**Your instructions**
Set out exactly, and with nothing added, the line containing "JOY3 pin VRX: GP26 -> GP2" and every line after it through the final line of the data.

**Exercise inputs**
§ §

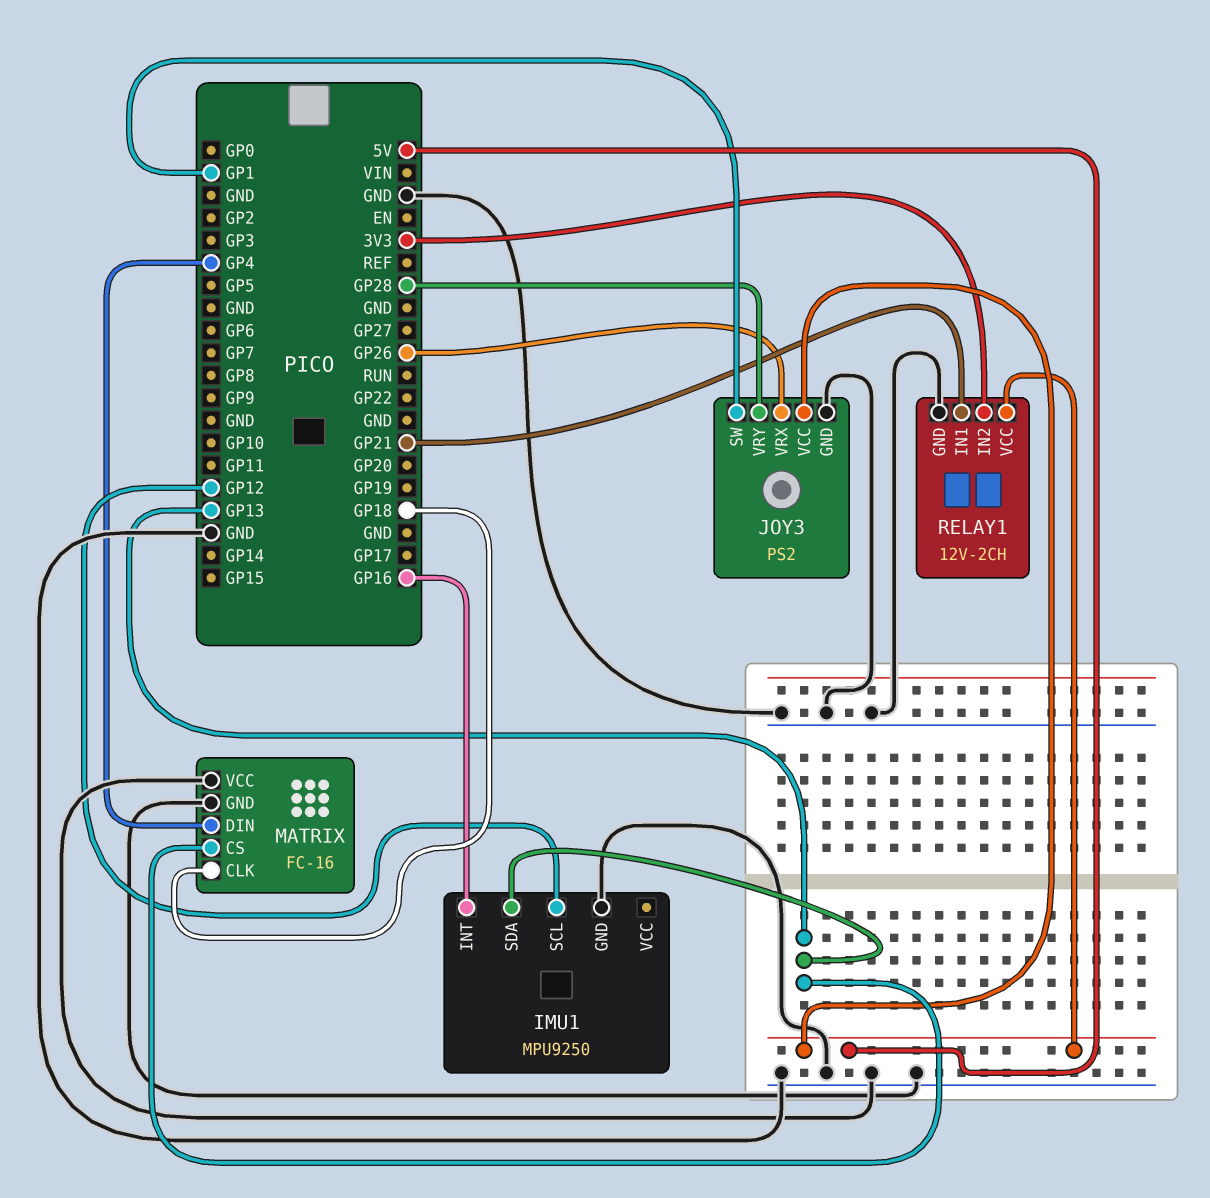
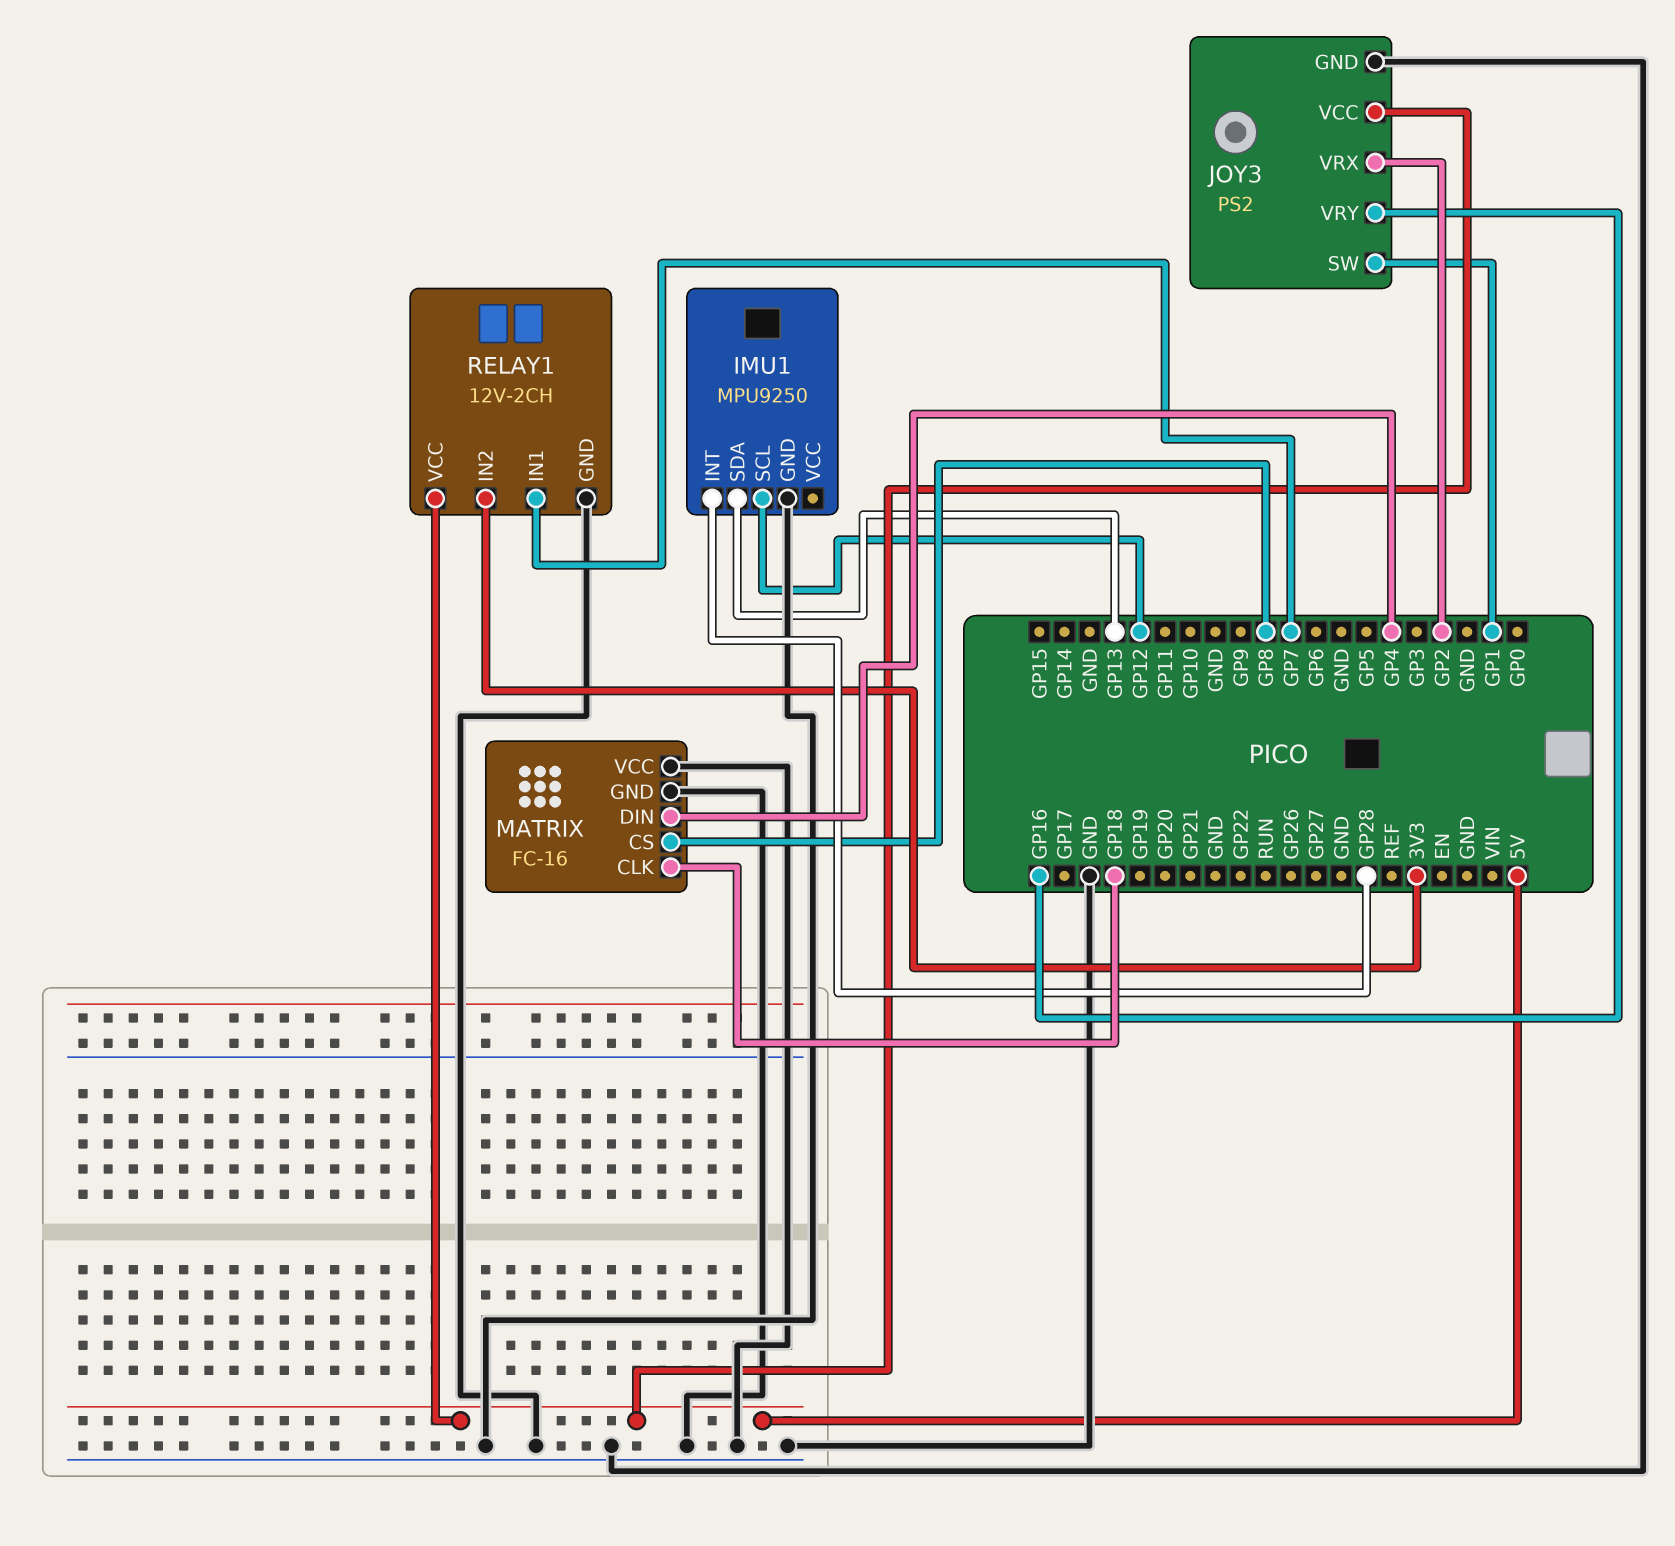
IMU1 pin INT: GP16 -> GP28
JOY3 pin VRX: GP26 -> GP2
JOY3 pin VRY: GP28 -> GP16
MATRIX pin CS: GP13 -> GP8
RELAY1 pin IN1: GP21 -> GP7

§ §

**The completed task**
JOY3 pin VRX: GP26 -> GP2
JOY3 pin VRY: GP28 -> GP16
MATRIX pin CS: GP13 -> GP8
RELAY1 pin IN1: GP21 -> GP7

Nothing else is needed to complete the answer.